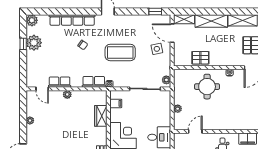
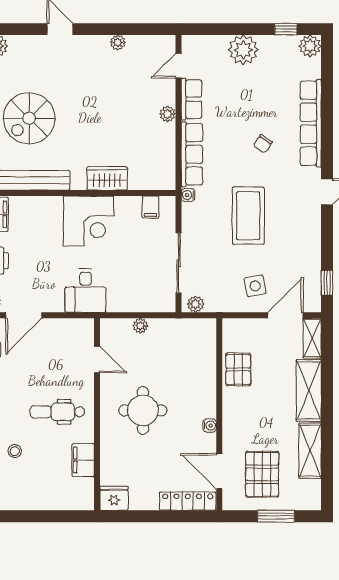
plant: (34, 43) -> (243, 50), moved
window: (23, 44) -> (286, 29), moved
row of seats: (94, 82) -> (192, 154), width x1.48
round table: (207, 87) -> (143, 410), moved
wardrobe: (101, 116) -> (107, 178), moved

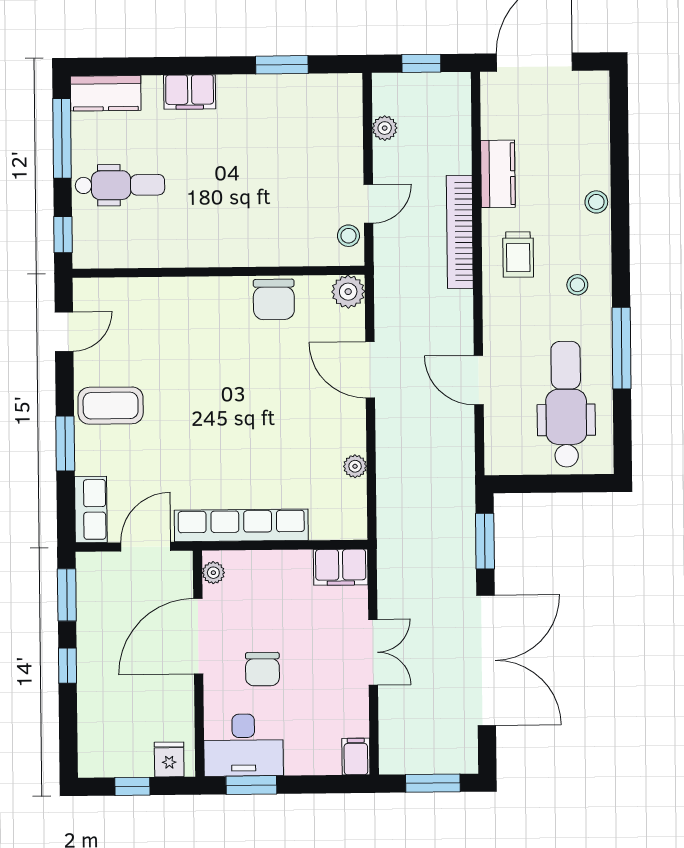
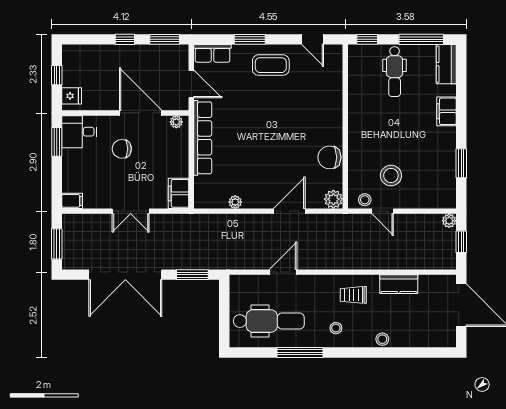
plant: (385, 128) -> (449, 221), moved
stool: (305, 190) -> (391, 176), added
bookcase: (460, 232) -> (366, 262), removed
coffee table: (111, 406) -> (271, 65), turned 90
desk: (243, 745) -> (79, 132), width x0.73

--------

Task -
A line counts if it includes the string "plant". State how many such lines the entries have, with no other text.

Response to the exercise -
2